#### Exercise requirements:
Find the word "moved" in the records below. List each line containing it.
=== Exercise material ===
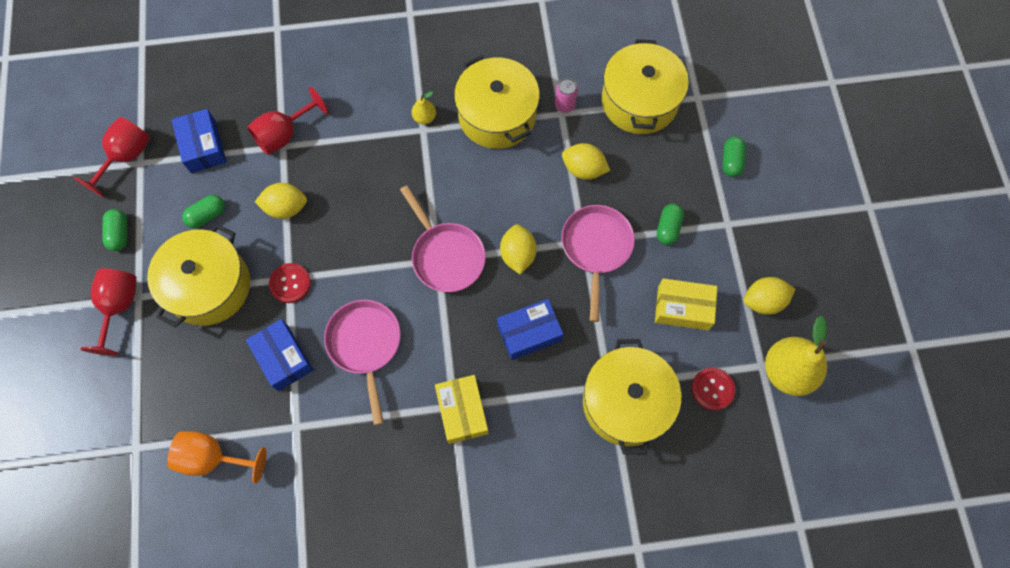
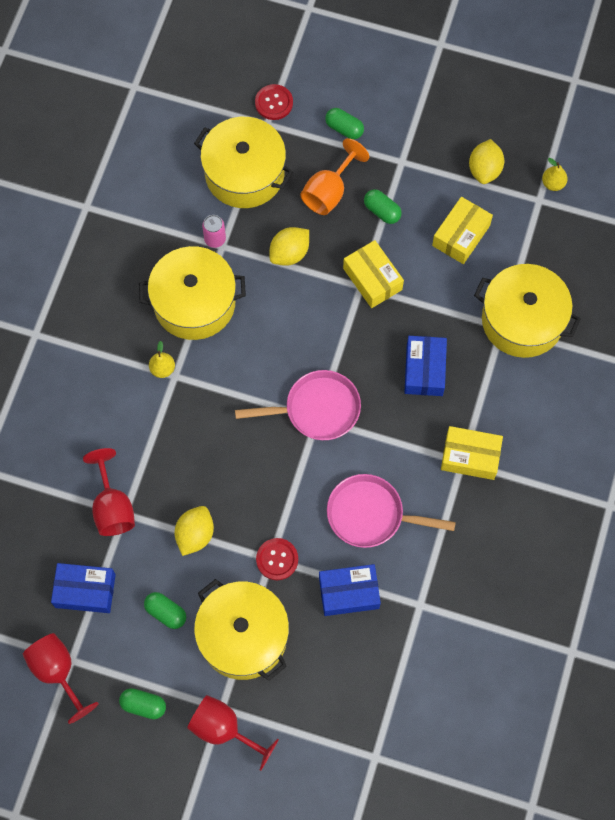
camera: 65 degrees left, 0 degrees up
orange goblet [167,431,267,484] -> orange goblet moved to [300,138,369,215]
green capsule [182,195,225,228] -> green capsule turned 45 degrees counterclockwise [144,592,186,629]
yellow lemon [500,224,537,274] -> none
pink pan [561,205,635,322] -> yellow box [343,240,404,308]
red button [692,368,735,411] -> red button moved to [255,84,293,120]
yellow pear [765,316,827,396] -> yellow pear [542,158,568,191], size x0.47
===
#### Reply:
orange goblet [167,431,267,484] -> orange goblet moved to [300,138,369,215]
red button [692,368,735,411] -> red button moved to [255,84,293,120]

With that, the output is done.